### What the exercise asks
Copy the data precisely, character for character, and leave out every picture.

### Data for analysis

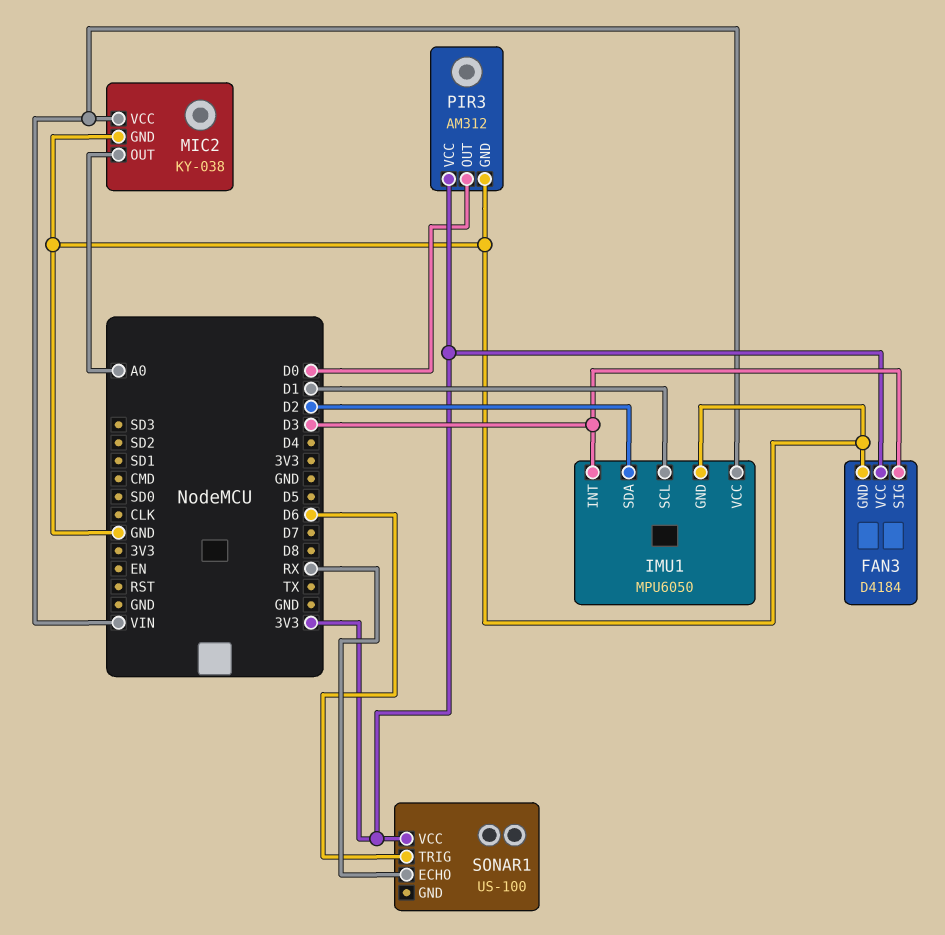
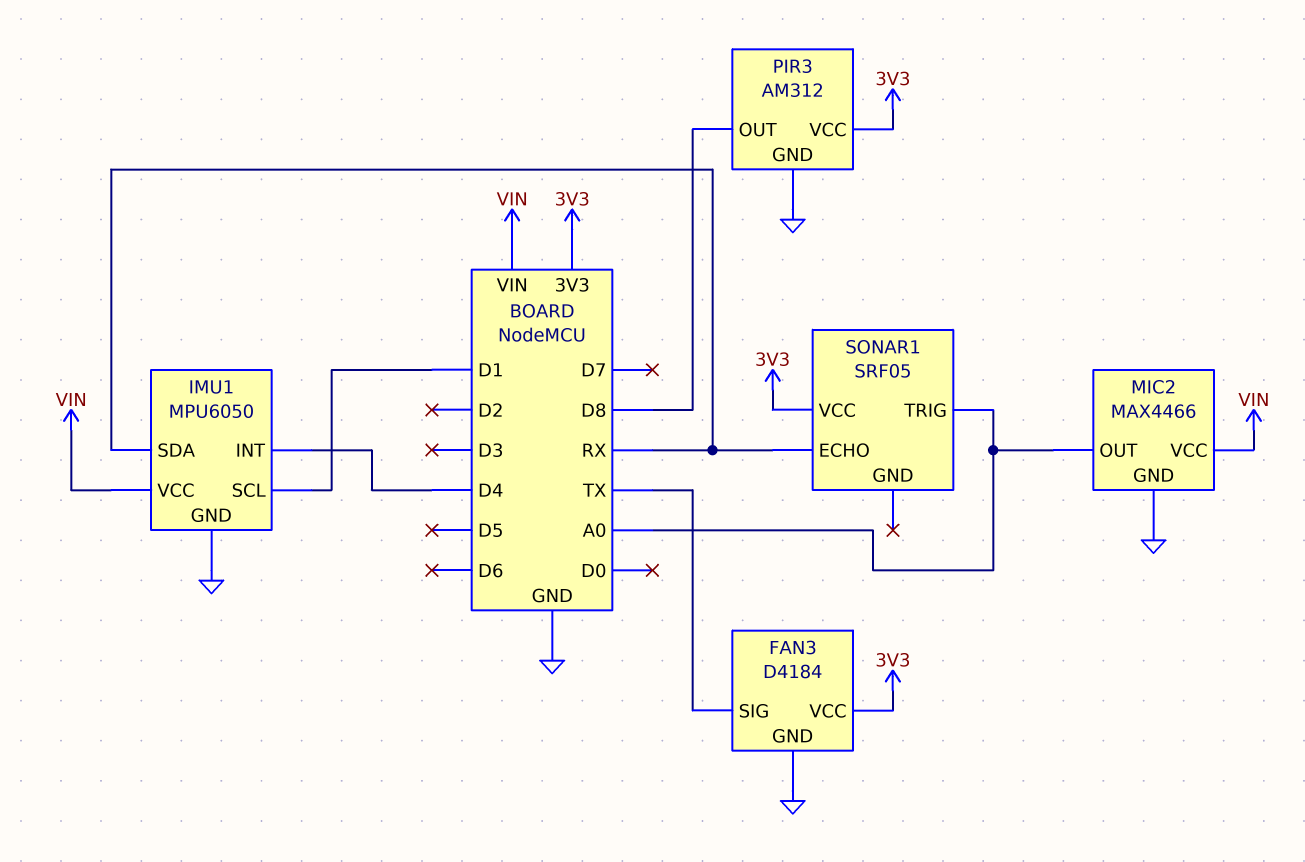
FAN3 pin SIG: D3 -> TX
IMU1 pin INT: D3 -> D4
IMU1 pin SDA: D2 -> RX
MIC2: KY-038 -> MAX4466
PIR3 pin OUT: D0 -> D8
SONAR1: US-100 -> SRF05
SONAR1 pin TRIG: D6 -> A0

### Solution to the problem
FAN3 pin SIG: D3 -> TX
IMU1 pin INT: D3 -> D4
IMU1 pin SDA: D2 -> RX
MIC2: KY-038 -> MAX4466
PIR3 pin OUT: D0 -> D8
SONAR1: US-100 -> SRF05
SONAR1 pin TRIG: D6 -> A0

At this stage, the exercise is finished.